▶ _Revision comparison data_:
+ + + + + + +

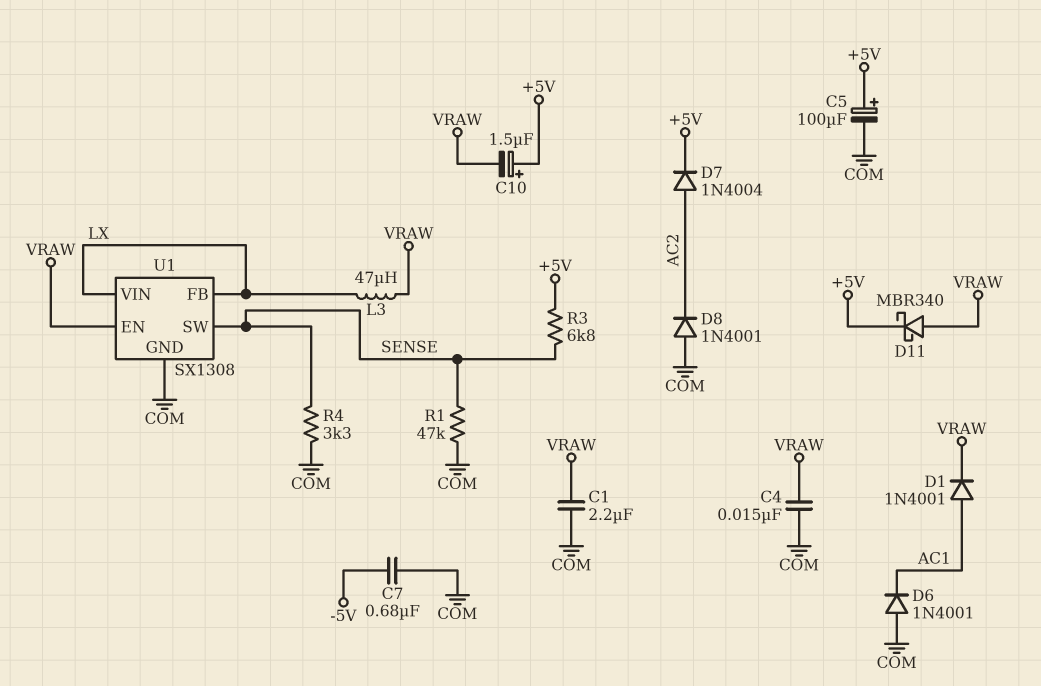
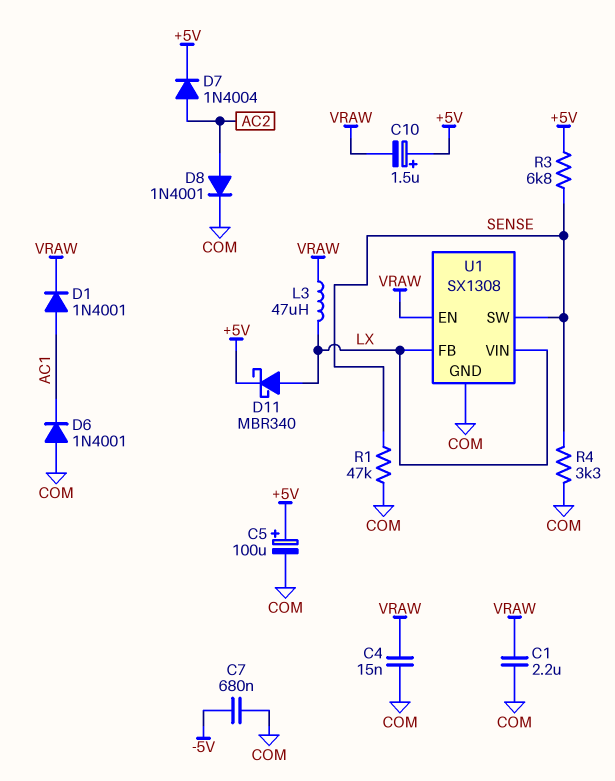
D8: diode 1N4001 (A COM, K AC2) -> diode 1N4001 (A AC2, K COM)
D11: schottky MBR340 (A VRAW, K +5V) -> schottky MBR340 (A LX, K +5V)

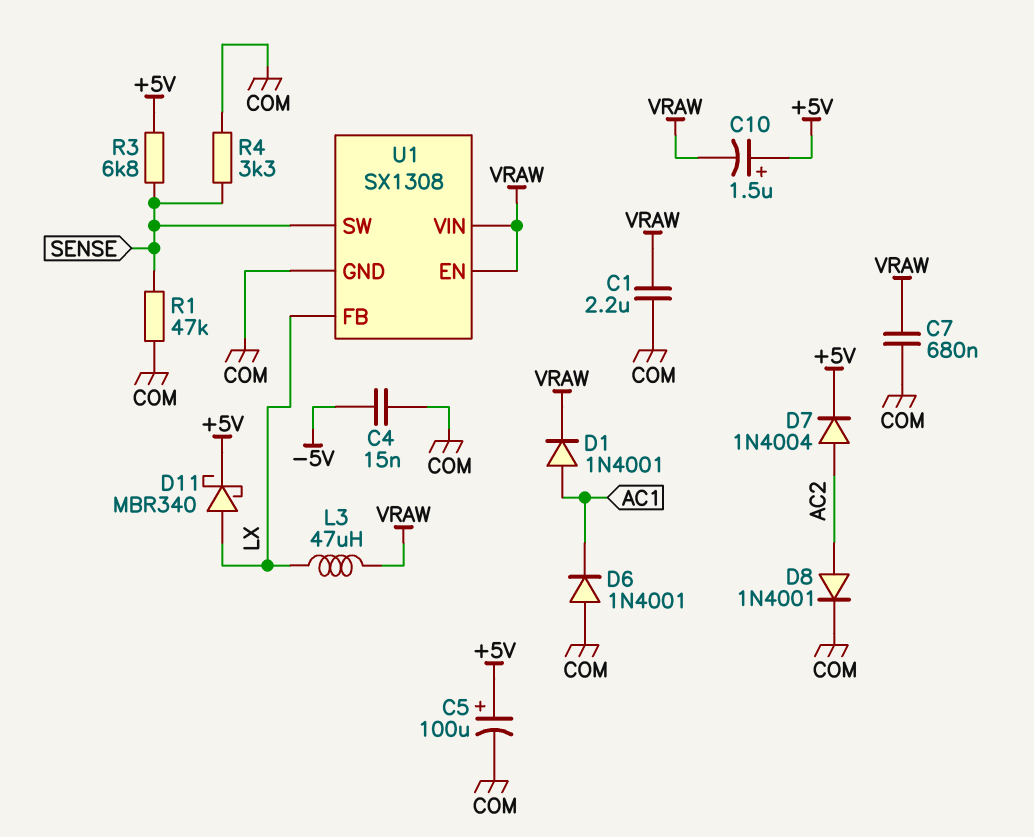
C4: 15nF (COM, VRAW) -> 15nF (-5V, COM)
C7: 680nF (-5V, COM) -> 680nF (COM, VRAW)
U1 pin VIN: LX -> VRAW

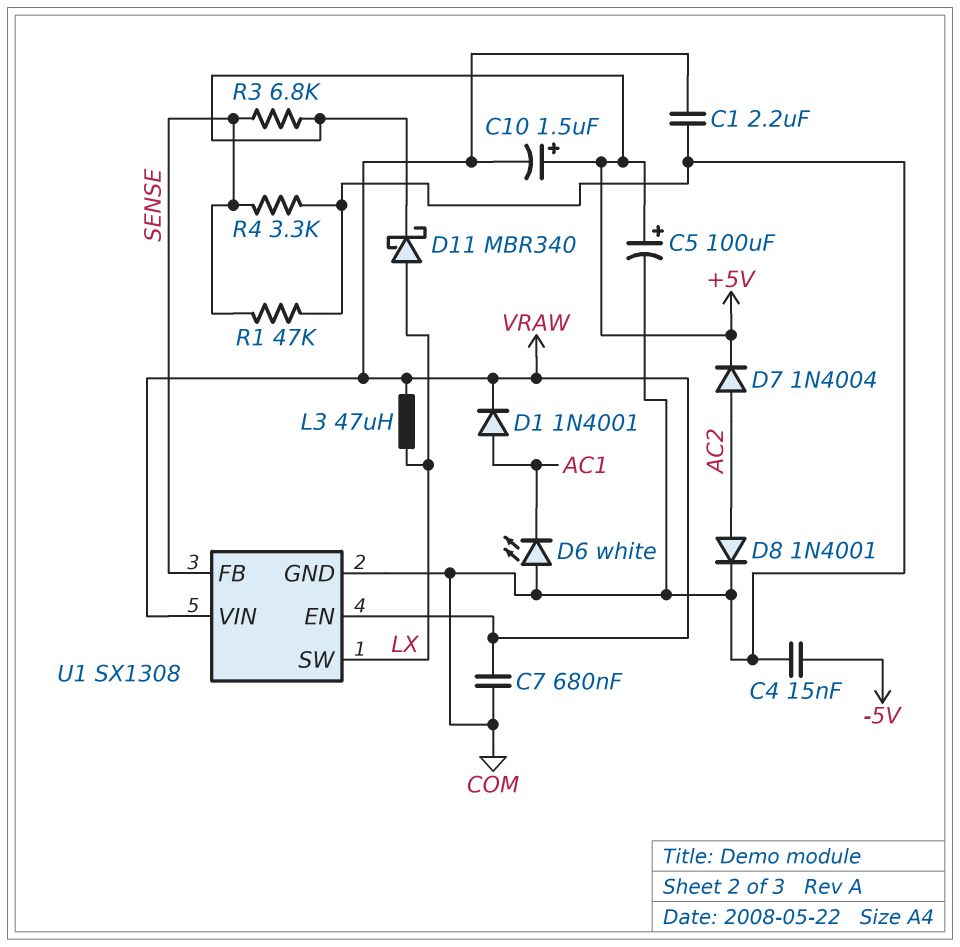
D6: diode 1N4001 (A COM, K AC1) -> LED white (A COM, K AC1)
U1 pin FB: LX -> SENSE
U1 pin SW: SENSE -> LX

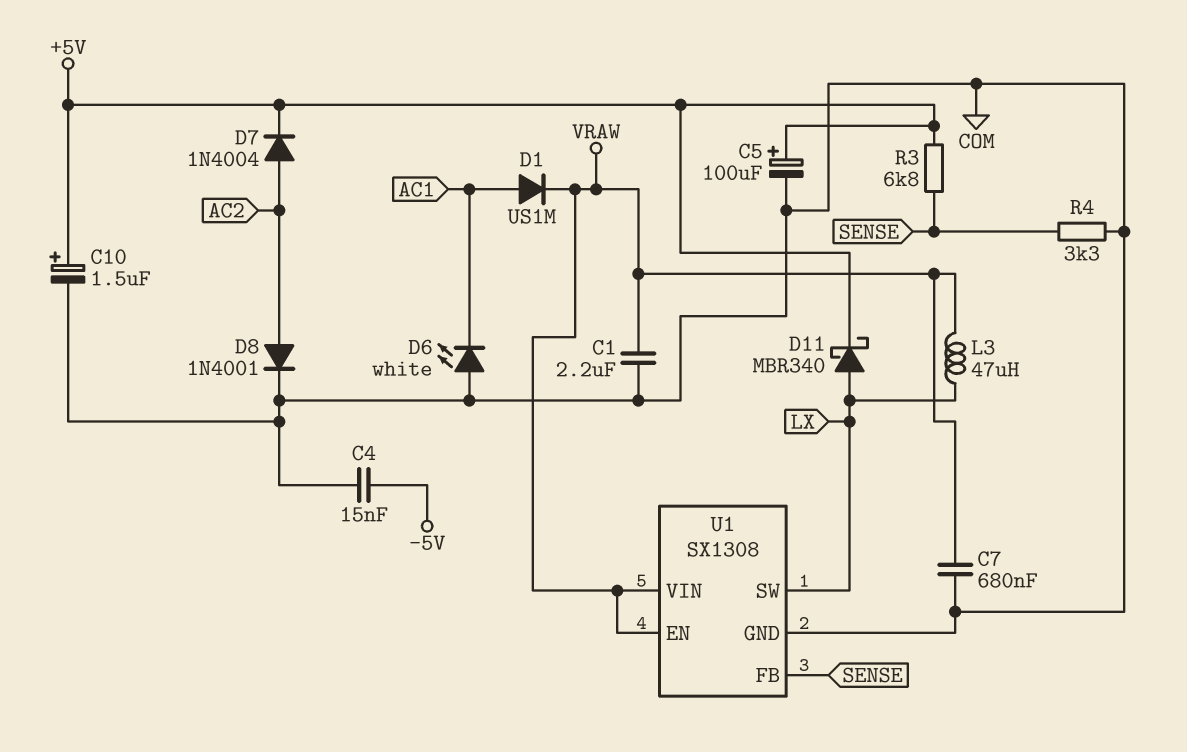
C10: 1.5uF (plus +5V, minus VRAW) -> 1.5uF (plus +5V, minus COM)
D1: diode 1N4001 (A AC1, K VRAW) -> diode US1M (A AC1, K VRAW)
R1: 47k (COM, SENSE) -> none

+ + + + + + +

▶ _REQUIRED ACTION_: Retype the data above as given, letting no picture into the copy.

▶ _COMPLETED EXERCISE_:
D8: diode 1N4001 (A COM, K AC2) -> diode 1N4001 (A AC2, K COM)
D11: schottky MBR340 (A VRAW, K +5V) -> schottky MBR340 (A LX, K +5V)

C4: 15nF (COM, VRAW) -> 15nF (-5V, COM)
C7: 680nF (-5V, COM) -> 680nF (COM, VRAW)
U1 pin VIN: LX -> VRAW

D6: diode 1N4001 (A COM, K AC1) -> LED white (A COM, K AC1)
U1 pin FB: LX -> SENSE
U1 pin SW: SENSE -> LX

C10: 1.5uF (plus +5V, minus VRAW) -> 1.5uF (plus +5V, minus COM)
D1: diode 1N4001 (A AC1, K VRAW) -> diode US1M (A AC1, K VRAW)
R1: 47k (COM, SENSE) -> none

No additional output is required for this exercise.